Itemized modification records
----------------------------------------

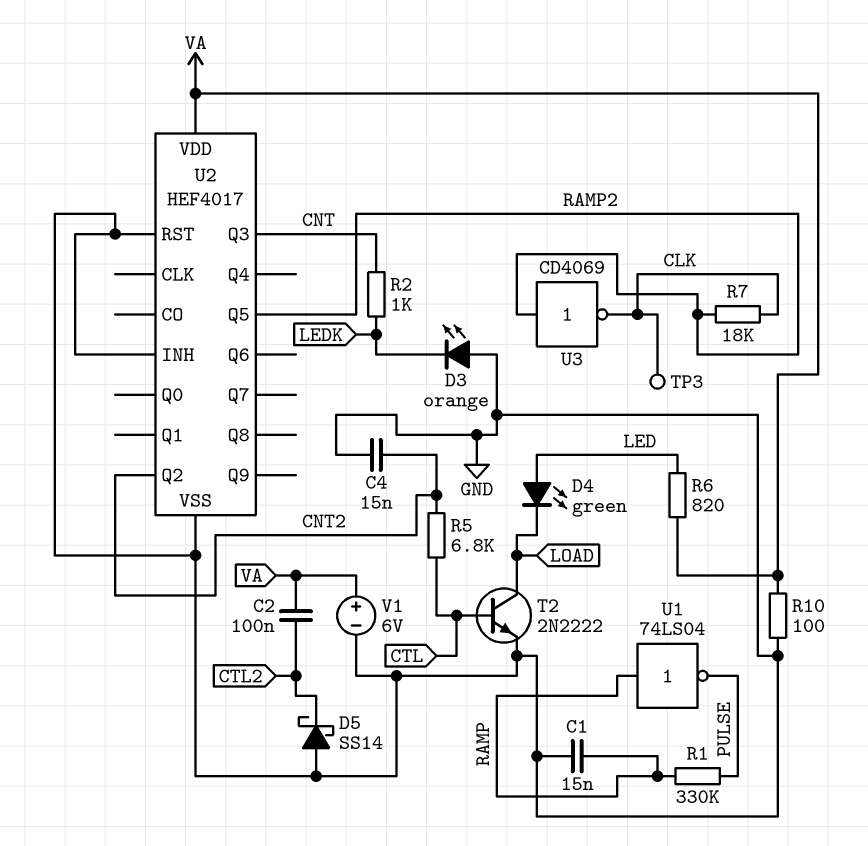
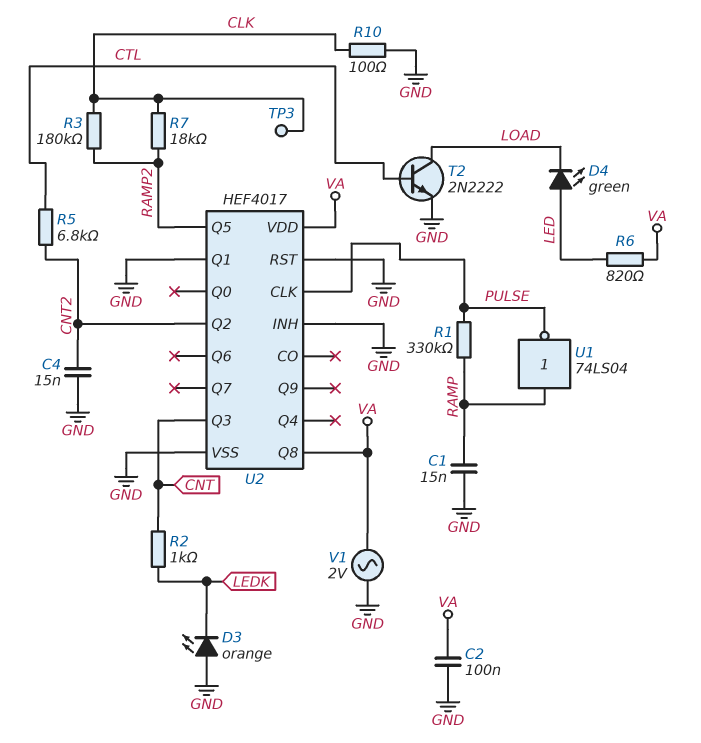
C2: 100nF (CTL2, VA) -> 100nF (GND, VA)
D5: schottky SS14 (A GND, K CTL2) -> none
R3: none -> 180k (CLK, RAMP2)
R10: 100 (GND, VA) -> 100 (CLK, GND)
U2 pin CLK: none -> PULSE
U2 pin Q1: none -> GND
U2 pin Q8: none -> VA
U3: NOT CD4069 (in RAMP2, out CLK) -> none
V1: 6V (plus VA, minus GND) -> AC 2V (GND, VA)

----------------------------------------

**ABOUT THIS TASK:**
Only the stretch of lines that begins with the one holding "D5: schottky SS14 (A GND, K CTL2) -> none" and ends with the last line above belongs in the answer; please write it out exactly.

**RESULT FOR THIS TASK:**
D5: schottky SS14 (A GND, K CTL2) -> none
R3: none -> 180k (CLK, RAMP2)
R10: 100 (GND, VA) -> 100 (CLK, GND)
U2 pin CLK: none -> PULSE
U2 pin Q1: none -> GND
U2 pin Q8: none -> VA
U3: NOT CD4069 (in RAMP2, out CLK) -> none
V1: 6V (plus VA, minus GND) -> AC 2V (GND, VA)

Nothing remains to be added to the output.